[Given data]
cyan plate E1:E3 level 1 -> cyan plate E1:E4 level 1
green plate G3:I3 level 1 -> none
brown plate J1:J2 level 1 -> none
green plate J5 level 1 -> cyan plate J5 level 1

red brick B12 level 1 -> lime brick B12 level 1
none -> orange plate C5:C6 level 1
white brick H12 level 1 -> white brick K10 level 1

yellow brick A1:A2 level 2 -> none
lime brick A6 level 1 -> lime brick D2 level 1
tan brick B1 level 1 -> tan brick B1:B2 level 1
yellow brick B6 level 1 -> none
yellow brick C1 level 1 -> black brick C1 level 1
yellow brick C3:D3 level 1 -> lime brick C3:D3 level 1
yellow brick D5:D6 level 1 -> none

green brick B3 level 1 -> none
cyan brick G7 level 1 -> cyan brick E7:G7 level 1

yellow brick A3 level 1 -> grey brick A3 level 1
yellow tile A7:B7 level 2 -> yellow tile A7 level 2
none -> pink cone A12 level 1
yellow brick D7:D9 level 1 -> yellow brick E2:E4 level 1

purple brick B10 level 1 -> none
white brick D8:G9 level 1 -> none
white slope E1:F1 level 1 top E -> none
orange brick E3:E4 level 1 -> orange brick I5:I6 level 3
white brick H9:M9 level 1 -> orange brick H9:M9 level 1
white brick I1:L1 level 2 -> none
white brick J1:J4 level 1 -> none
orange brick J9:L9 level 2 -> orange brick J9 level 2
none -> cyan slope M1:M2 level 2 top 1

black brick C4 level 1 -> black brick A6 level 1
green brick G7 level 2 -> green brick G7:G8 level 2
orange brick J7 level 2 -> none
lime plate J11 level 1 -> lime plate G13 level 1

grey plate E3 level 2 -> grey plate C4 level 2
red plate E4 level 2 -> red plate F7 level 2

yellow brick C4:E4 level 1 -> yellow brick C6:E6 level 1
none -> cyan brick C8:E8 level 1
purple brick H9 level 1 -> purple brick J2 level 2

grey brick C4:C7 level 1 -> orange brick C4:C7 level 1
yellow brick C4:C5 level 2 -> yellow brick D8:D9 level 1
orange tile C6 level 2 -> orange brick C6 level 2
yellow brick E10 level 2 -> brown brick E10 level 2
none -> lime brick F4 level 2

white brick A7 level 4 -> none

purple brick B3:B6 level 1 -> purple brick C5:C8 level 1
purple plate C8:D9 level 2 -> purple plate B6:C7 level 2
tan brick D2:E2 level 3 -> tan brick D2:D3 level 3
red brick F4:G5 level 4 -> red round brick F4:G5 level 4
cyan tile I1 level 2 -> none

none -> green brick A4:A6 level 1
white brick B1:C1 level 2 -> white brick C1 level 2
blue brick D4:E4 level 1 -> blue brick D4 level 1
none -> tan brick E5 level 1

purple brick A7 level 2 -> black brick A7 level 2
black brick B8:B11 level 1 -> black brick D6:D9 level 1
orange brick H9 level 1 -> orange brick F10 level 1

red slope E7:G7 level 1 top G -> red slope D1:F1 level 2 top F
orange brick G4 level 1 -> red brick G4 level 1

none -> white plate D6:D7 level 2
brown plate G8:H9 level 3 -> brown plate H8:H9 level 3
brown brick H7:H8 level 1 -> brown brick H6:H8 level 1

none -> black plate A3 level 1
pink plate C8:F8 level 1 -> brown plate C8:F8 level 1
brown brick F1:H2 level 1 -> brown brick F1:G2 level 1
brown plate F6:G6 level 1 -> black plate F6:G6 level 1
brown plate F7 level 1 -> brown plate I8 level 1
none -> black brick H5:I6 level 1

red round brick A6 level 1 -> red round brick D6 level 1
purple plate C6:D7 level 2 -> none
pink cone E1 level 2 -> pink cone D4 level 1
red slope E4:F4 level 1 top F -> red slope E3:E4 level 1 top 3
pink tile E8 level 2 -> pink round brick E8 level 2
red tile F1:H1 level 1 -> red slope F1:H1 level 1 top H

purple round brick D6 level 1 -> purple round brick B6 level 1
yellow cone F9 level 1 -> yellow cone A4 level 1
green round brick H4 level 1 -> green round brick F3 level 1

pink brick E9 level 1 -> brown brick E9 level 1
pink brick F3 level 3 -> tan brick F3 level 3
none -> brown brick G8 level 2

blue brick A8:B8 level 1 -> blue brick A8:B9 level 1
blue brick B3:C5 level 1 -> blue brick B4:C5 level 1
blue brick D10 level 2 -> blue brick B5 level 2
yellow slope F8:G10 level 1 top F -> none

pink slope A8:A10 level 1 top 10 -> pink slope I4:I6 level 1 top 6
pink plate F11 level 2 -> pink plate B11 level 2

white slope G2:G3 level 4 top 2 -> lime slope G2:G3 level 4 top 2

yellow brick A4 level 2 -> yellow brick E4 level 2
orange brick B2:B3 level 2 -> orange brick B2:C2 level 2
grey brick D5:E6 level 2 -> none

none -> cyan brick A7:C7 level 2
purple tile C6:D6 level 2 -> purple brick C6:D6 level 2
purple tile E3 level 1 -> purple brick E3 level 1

[Exercise goal] Output the material above exactly, but only from the line that carries "yellow brick D5:D6 level 1 -> none" through the line that carries "orange brick E3:E4".

[Response area]
yellow brick D5:D6 level 1 -> none

green brick B3 level 1 -> none
cyan brick G7 level 1 -> cyan brick E7:G7 level 1

yellow brick A3 level 1 -> grey brick A3 level 1
yellow tile A7:B7 level 2 -> yellow tile A7 level 2
none -> pink cone A12 level 1
yellow brick D7:D9 level 1 -> yellow brick E2:E4 level 1

purple brick B10 level 1 -> none
white brick D8:G9 level 1 -> none
white slope E1:F1 level 1 top E -> none
orange brick E3:E4 level 1 -> orange brick I5:I6 level 3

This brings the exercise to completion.